TASK ITEM - Exactly the lines from the start of the data below through the line that contains "green line: (77, 325) -> (300, 768), moved" are to be copied, with pictures left out.
━━━ EXTRACTED ENTRIES ━━━
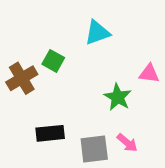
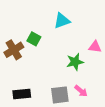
green star: (118, 97) -> (75, 62), turned 30
black rectangle: (50, 133) -> (22, 94), moved

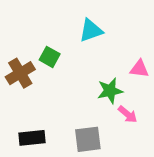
pink arrow: (81, 91) -> (128, 114), moved

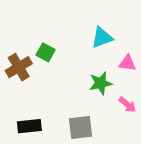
cyan triangle: (91, 30) -> (102, 38), moved
pink arrow: (128, 114) -> (127, 105), moved

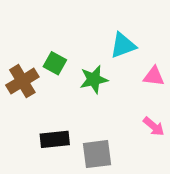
green star: (101, 83) -> (94, 79), moved
black rectangle: (29, 126) -> (55, 139), moved

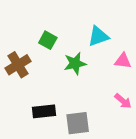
green square: (55, 63) -> (48, 40), moved

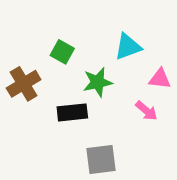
pink arrow: (123, 101) -> (146, 111), moved
black rectangle: (44, 111) -> (72, 112), moved

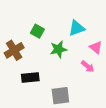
pink triangle: (160, 79) -> (96, 47), turned 32
black rectangle: (72, 112) -> (30, 78), moved

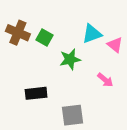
pink triangle: (96, 47) -> (115, 45), moved
brown cross: (14, 50) -> (18, 33), moved, turned -36

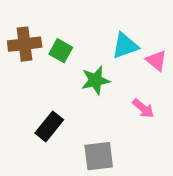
brown cross: (18, 33) -> (25, 44), turned -30
black rectangle: (36, 93) -> (49, 126), turned -45

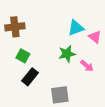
green square: (61, 51) -> (23, 56), moved
green star: (95, 80) -> (67, 54), moved

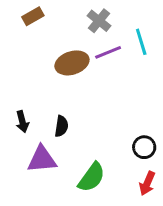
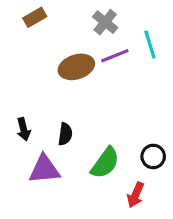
green semicircle: (92, 177) -> (105, 163), moved
red arrow: (147, 183) -> (136, 195), moved

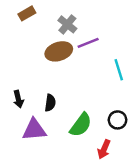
gray cross: (105, 22) -> (67, 24), moved
cyan line: (150, 45) -> (119, 70), moved

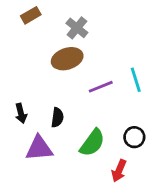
purple line: (88, 43) -> (101, 87), moved

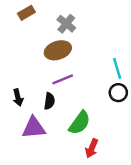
purple line: (101, 87) -> (63, 79), moved
black circle: (134, 137) -> (118, 93), moved
red arrow: (119, 171) -> (92, 148), moved

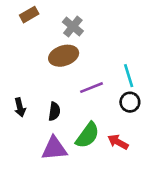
purple line: (63, 79) -> (91, 88), moved
purple triangle: (34, 128) -> (54, 149), moved
red arrow: (92, 148) -> (118, 142), moved, turned 96

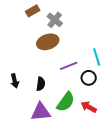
brown rectangle: (29, 15) -> (33, 11), moved
black circle: (130, 102) -> (89, 78), moved

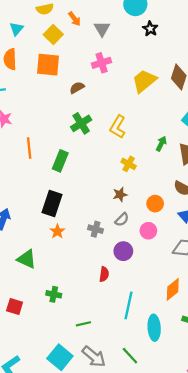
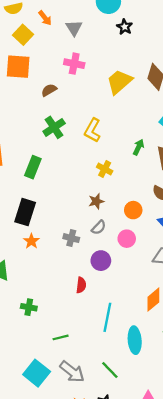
pink cross: (102, 63) -> (74, 64), turned 30

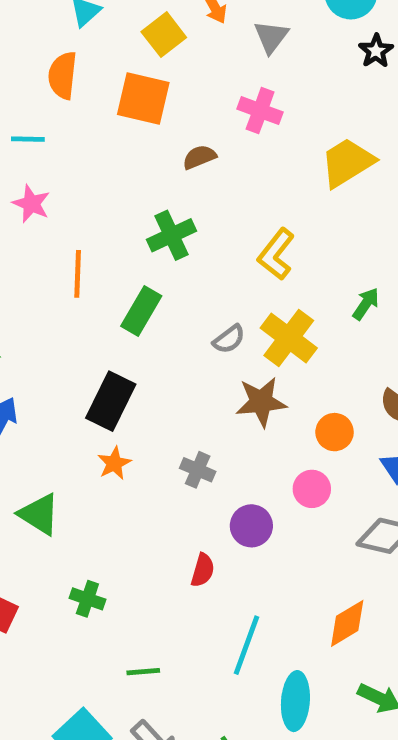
green cross: (54, 127) -> (171, 235), moved
yellow cross: (105, 169) -> (289, 338), size x1.6
brown star: (96, 201) -> (261, 402), size x1.5
gray semicircle: (99, 227) -> (229, 339), moved

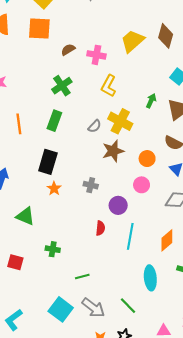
pink cross: (260, 111) -> (96, 55), moved
orange line: (78, 274) -> (19, 124), moved
cyan line: (246, 645) -> (130, 236), moved

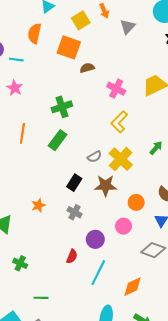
brown semicircle: (68, 50) -> (87, 68), moved
green cross: (62, 86) -> (62, 107), moved
black rectangle: (48, 162) -> (74, 183), moved, size x0.7

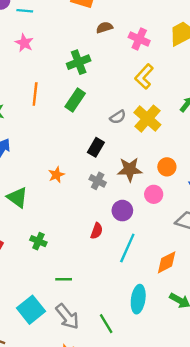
brown semicircle: (87, 68) -> (104, 27), moved
brown star: (106, 186) -> (130, 169), moved

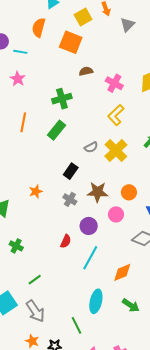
green line: (64, 279) -> (35, 280), turned -40
green line: (106, 324) -> (77, 325), moved

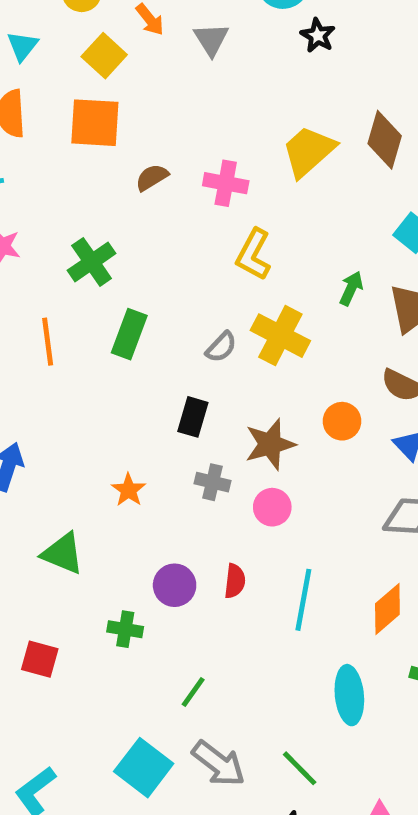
green cross: (62, 99) -> (92, 262), moved
pink circle: (116, 214) -> (272, 507), moved
purple circle: (89, 226) -> (175, 585), moved
green line: (77, 325) -> (300, 768), moved

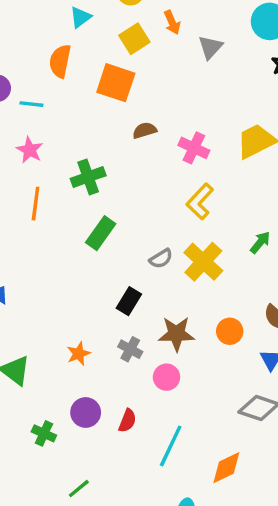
orange line: (48, 342) -> (36, 204), moved
orange star: (129, 490) -> (79, 354), moved

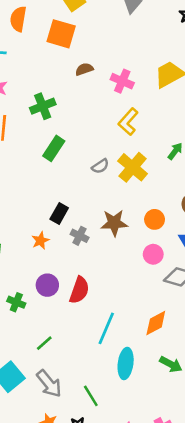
black rectangle: (129, 301) -> (59, 214), moved
pink circle: (166, 377) -> (153, 254), moved
red semicircle: (127, 421) -> (79, 290), size x1.5
cyan line: (171, 446) -> (106, 328), moved

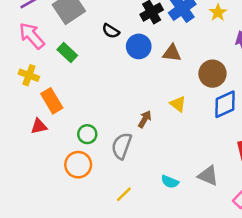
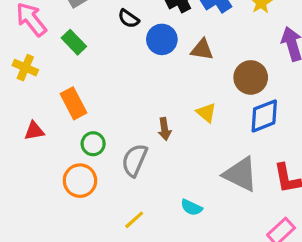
orange rectangle: (52, 101) -> (73, 103), moved
brown arrow: (145, 119) -> (165, 129), turned 138
gray triangle: (208, 176) -> (240, 174), moved, size x1.4

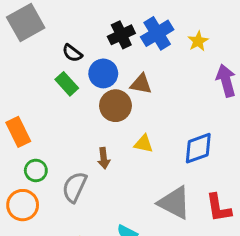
green rectangle: (74, 42) -> (67, 84), moved
brown circle: (251, 77) -> (115, 106), moved
yellow triangle: (206, 113) -> (144, 144), turned -30

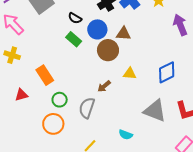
brown arrow: (104, 158) -> (104, 86), turned 64

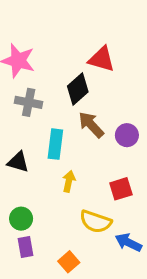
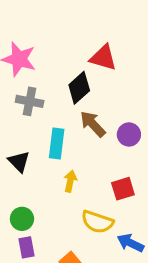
black triangle: (18, 162) -> (19, 162), turned 30

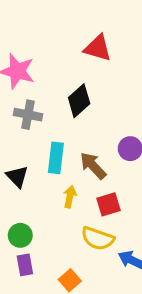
red triangle: (103, 58) -> (98, 48), moved
brown arrow: (93, 124) -> (93, 166), moved
red square: (123, 189) -> (109, 204), moved

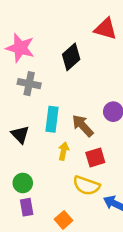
red triangle: (98, 48) -> (106, 29), moved
black diamond: (79, 101) -> (71, 57), moved

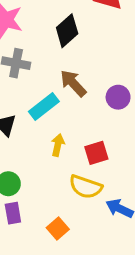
cyan rectangle: (52, 119) -> (44, 106), turned 45
brown arrow: (83, 126) -> (73, 83), moved

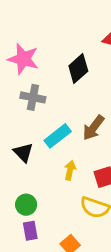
brown arrow: (73, 83) -> (93, 128), moved, turned -100

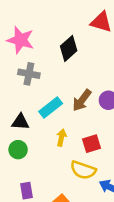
black triangle: (23, 152) -> (20, 122), turned -42
green circle: (26, 205) -> (18, 150), moved

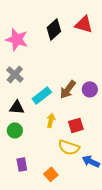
black diamond: (69, 48) -> (54, 29), moved
gray cross: (29, 74) -> (15, 74), moved, turned 30

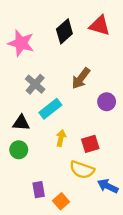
gray cross: (15, 74) -> (35, 84), moved
brown arrow: (68, 89) -> (81, 78), moved
purple rectangle: (22, 164) -> (39, 190), moved

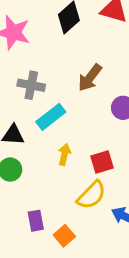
gray cross: (35, 84) -> (31, 85), turned -30
yellow semicircle: (82, 170) -> (91, 195), turned -65

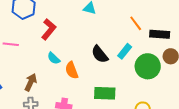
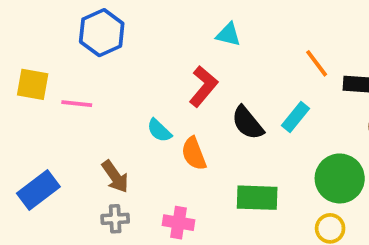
red L-shape: (49, 29) -> (203, 86), moved
green circle: (148, 66) -> (340, 178), moved
brown arrow: (31, 82) -> (115, 177), turned 120

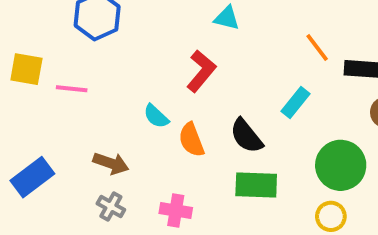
black semicircle: (248, 123) -> (246, 136), moved
brown arrow: (115, 177) -> (111, 163), turned -36
gray cross: (115, 219) -> (111, 207), turned 32

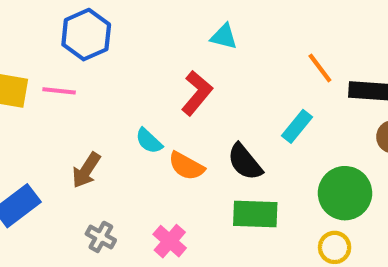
pink line: (72, 89) -> (59, 91), moved
orange semicircle: (191, 140) -> (186, 166), turned -40
brown arrow: (111, 163) -> (86, 170), moved, turned 104
pink cross: (176, 210) -> (170, 241), turned 32

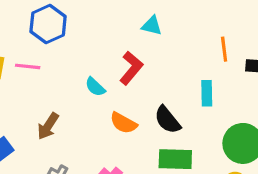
orange line: (320, 68) -> (224, 49), turned 30
cyan rectangle: (297, 126) -> (207, 93), turned -40
cyan semicircle: (149, 141) -> (95, 87), moved

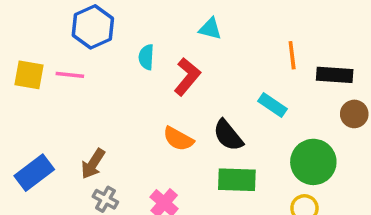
cyan semicircle: (95, 87) -> (146, 57), moved, turned 50
cyan rectangle: (207, 93) -> (272, 105), turned -55
brown arrow: (48, 126) -> (93, 164), moved

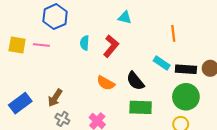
cyan semicircle: (146, 57) -> (85, 43), moved
black rectangle: (335, 75) -> (186, 69), moved

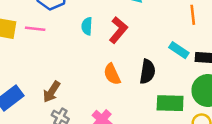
black semicircle: (135, 81) -> (147, 72), turned -132
orange semicircle: (106, 83) -> (112, 74), turned 36
green rectangle: (141, 107) -> (170, 103), moved

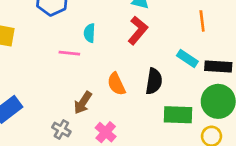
pink line: (35, 29) -> (69, 53), moved
red L-shape: (118, 30) -> (138, 30), moved
brown arrow: (52, 92) -> (83, 103), moved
━━━
YOUR SOLUTION -
green star: (118, 97) -> (75, 62), turned 30
black rectangle: (50, 133) -> (22, 94), moved

pink arrow: (81, 91) -> (128, 114), moved

cyan triangle: (91, 30) -> (102, 38), moved
pink arrow: (128, 114) -> (127, 105), moved

green star: (101, 83) -> (94, 79), moved
black rectangle: (29, 126) -> (55, 139), moved

green square: (55, 63) -> (48, 40), moved

pink arrow: (123, 101) -> (146, 111), moved
black rectangle: (44, 111) -> (72, 112), moved

pink triangle: (160, 79) -> (96, 47), turned 32
black rectangle: (72, 112) -> (30, 78), moved

pink triangle: (96, 47) -> (115, 45), moved
brown cross: (14, 50) -> (18, 33), moved, turned -36

brown cross: (18, 33) -> (25, 44), turned -30
black rectangle: (36, 93) -> (49, 126), turned -45

green square: (61, 51) -> (23, 56), moved
green star: (95, 80) -> (67, 54), moved

green semicircle: (92, 177) -> (105, 163), moved
red arrow: (147, 183) -> (136, 195), moved

gray cross: (105, 22) -> (67, 24), moved
cyan line: (150, 45) -> (119, 70), moved

purple line: (88, 43) -> (101, 87), moved

purple line: (101, 87) -> (63, 79), moved
black circle: (134, 137) -> (118, 93), moved
red arrow: (119, 171) -> (92, 148), moved

purple line: (63, 79) -> (91, 88), moved
purple triangle: (34, 128) -> (54, 149), moved
red arrow: (92, 148) -> (118, 142), moved, turned 96

brown rectangle: (29, 15) -> (33, 11), moved
black circle: (130, 102) -> (89, 78), moved

pink cross: (102, 63) -> (74, 64), turned 30

green cross: (54, 127) -> (171, 235), moved
yellow cross: (105, 169) -> (289, 338), size x1.6
brown star: (96, 201) -> (261, 402), size x1.5
gray semicircle: (99, 227) -> (229, 339), moved

pink cross: (260, 111) -> (96, 55), moved
orange line: (78, 274) -> (19, 124), moved
cyan line: (246, 645) -> (130, 236), moved

brown semicircle: (68, 50) -> (87, 68), moved
green cross: (62, 86) -> (62, 107), moved
black rectangle: (48, 162) -> (74, 183), moved, size x0.7

brown semicircle: (87, 68) -> (104, 27), moved
brown star: (106, 186) -> (130, 169), moved

green line: (64, 279) -> (35, 280), turned -40
green line: (106, 324) -> (77, 325), moved

green cross: (62, 99) -> (92, 262), moved
pink circle: (116, 214) -> (272, 507), moved
purple circle: (89, 226) -> (175, 585), moved
green line: (77, 325) -> (300, 768), moved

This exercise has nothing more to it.